Start of EXERCISE DATA

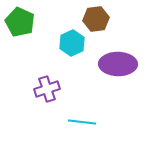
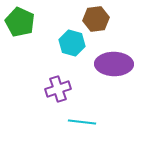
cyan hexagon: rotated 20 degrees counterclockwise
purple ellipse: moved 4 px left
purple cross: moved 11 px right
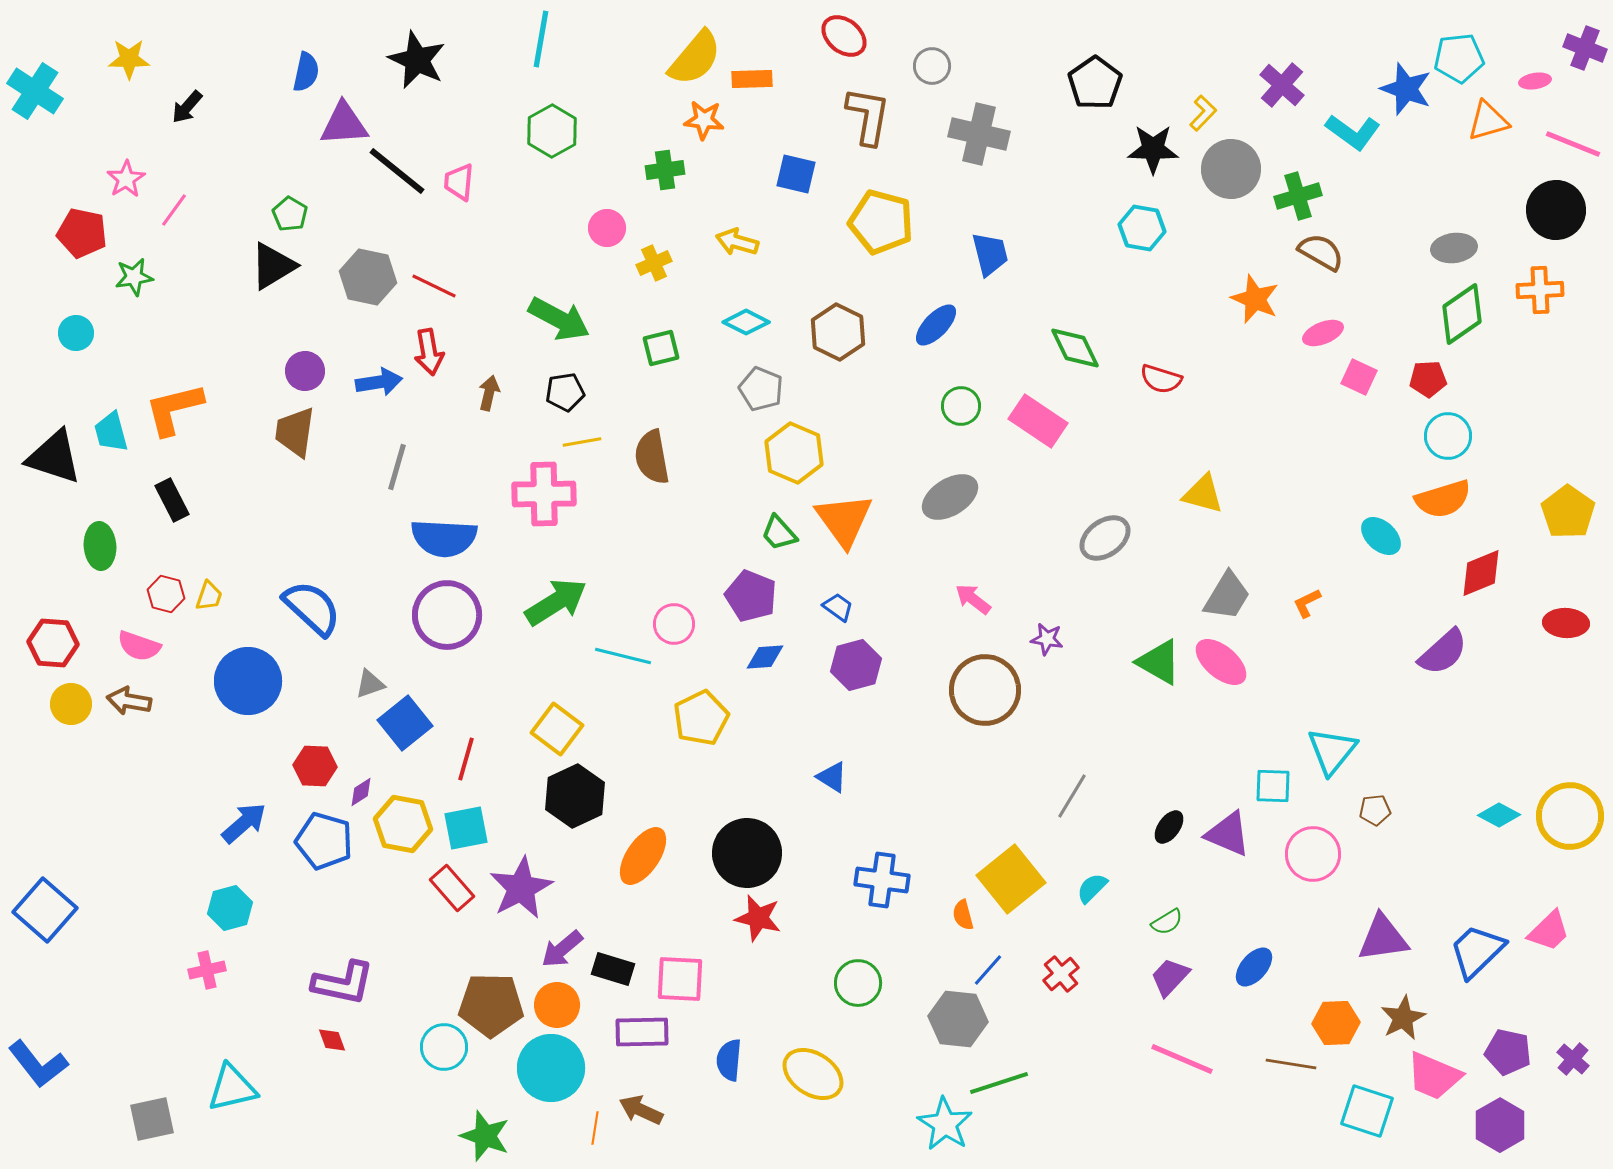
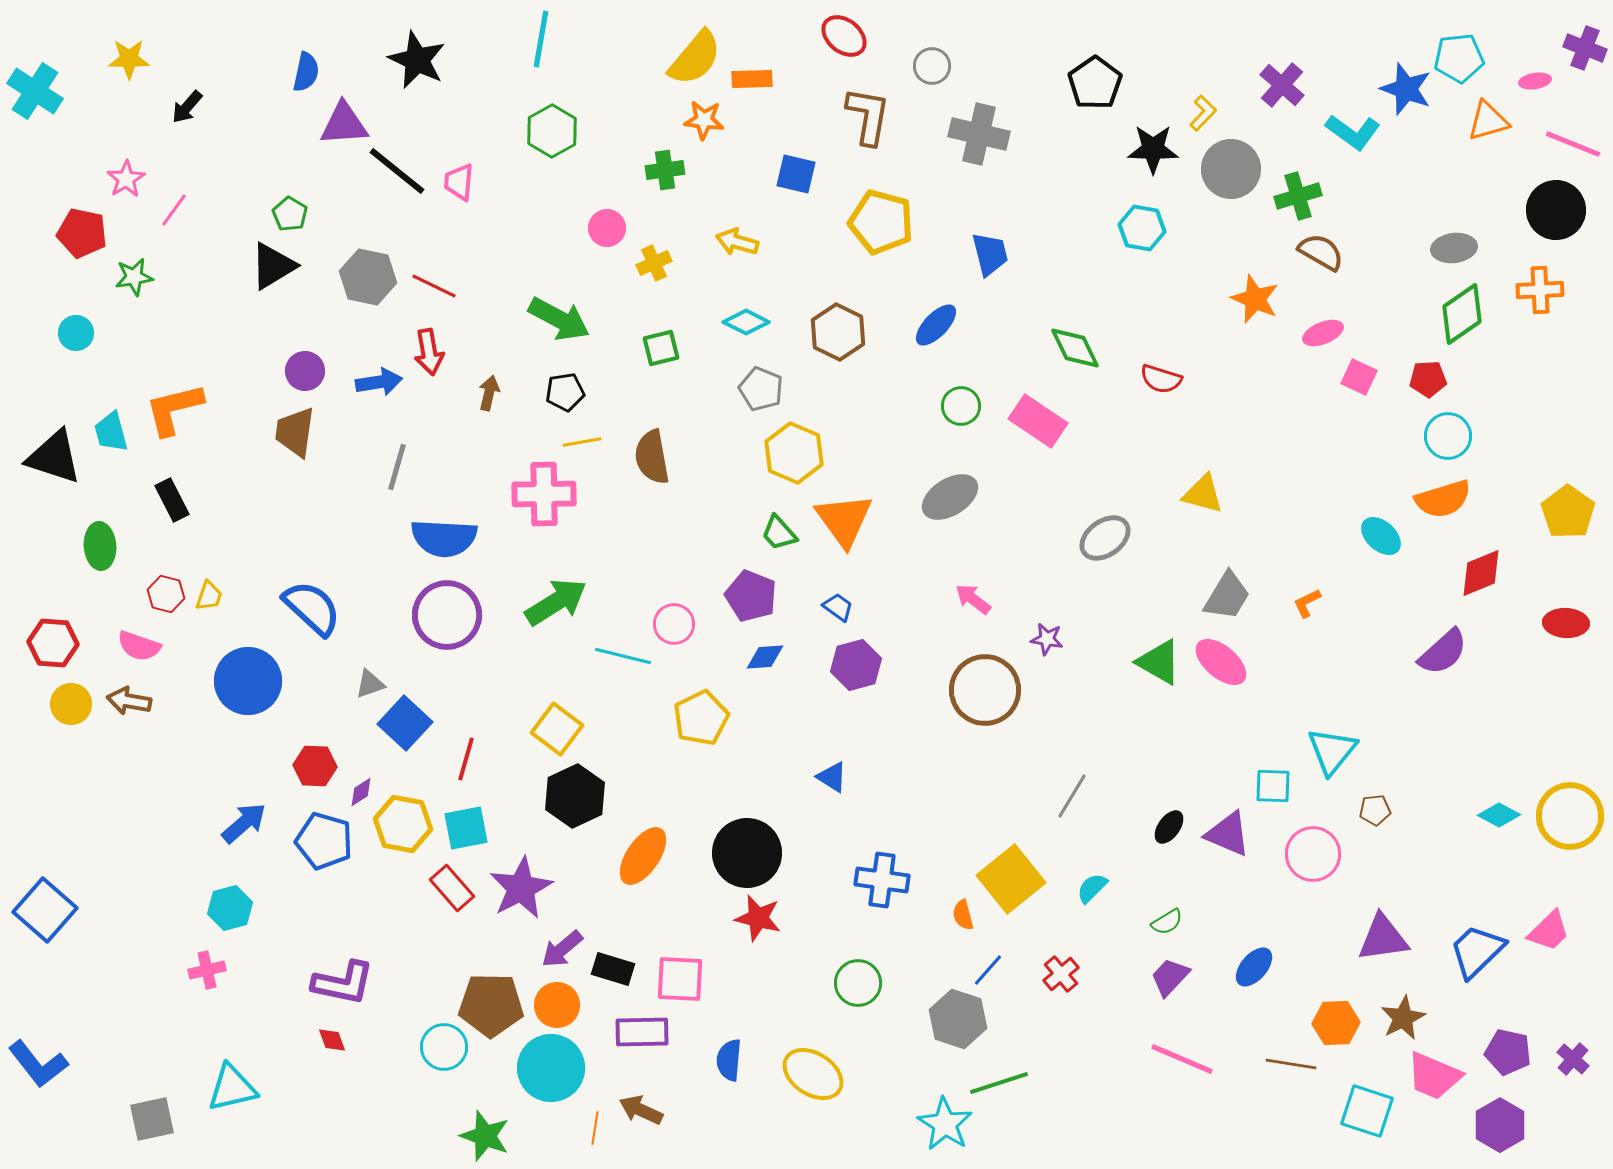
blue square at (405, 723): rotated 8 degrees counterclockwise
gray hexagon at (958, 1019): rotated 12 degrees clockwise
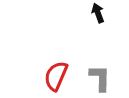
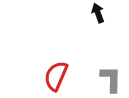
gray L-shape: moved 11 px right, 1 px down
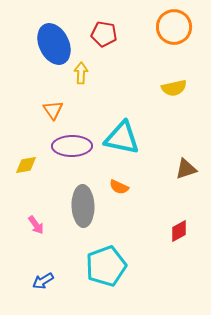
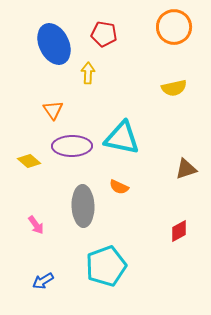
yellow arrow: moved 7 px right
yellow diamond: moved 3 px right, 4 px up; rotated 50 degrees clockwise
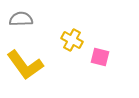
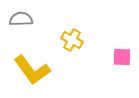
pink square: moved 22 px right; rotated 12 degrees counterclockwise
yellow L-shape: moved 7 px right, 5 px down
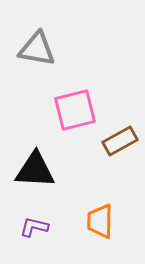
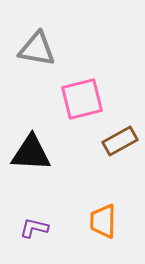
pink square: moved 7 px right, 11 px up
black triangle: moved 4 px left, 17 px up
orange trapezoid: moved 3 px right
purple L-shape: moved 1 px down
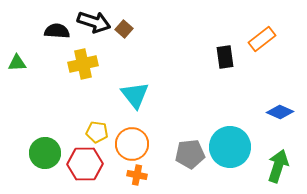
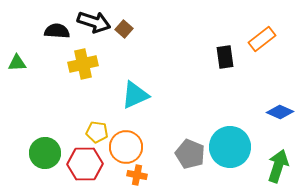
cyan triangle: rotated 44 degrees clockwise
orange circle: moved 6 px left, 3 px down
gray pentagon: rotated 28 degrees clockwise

End of EXERCISE DATA

• [WHAT IS NEEDED]:
Images stay out, but the rest of the records must be retyped exactly.

• [TASK RESULT]:
cyan hexagon: rotated 20 degrees counterclockwise
purple ellipse: moved 4 px left
purple cross: moved 11 px right
blue square at (405, 723): rotated 8 degrees counterclockwise
gray hexagon at (958, 1019): rotated 12 degrees clockwise
gray L-shape: moved 11 px right, 1 px down
yellow arrow: moved 7 px right
yellow diamond: moved 3 px right, 4 px up; rotated 50 degrees clockwise
pink square: moved 22 px right; rotated 12 degrees counterclockwise
yellow L-shape: moved 7 px right, 5 px down
pink square: moved 7 px right, 11 px up
black triangle: moved 4 px left, 17 px up
orange trapezoid: moved 3 px right
purple L-shape: moved 1 px down
cyan triangle: rotated 44 degrees clockwise
orange circle: moved 6 px left, 3 px down
gray pentagon: rotated 28 degrees clockwise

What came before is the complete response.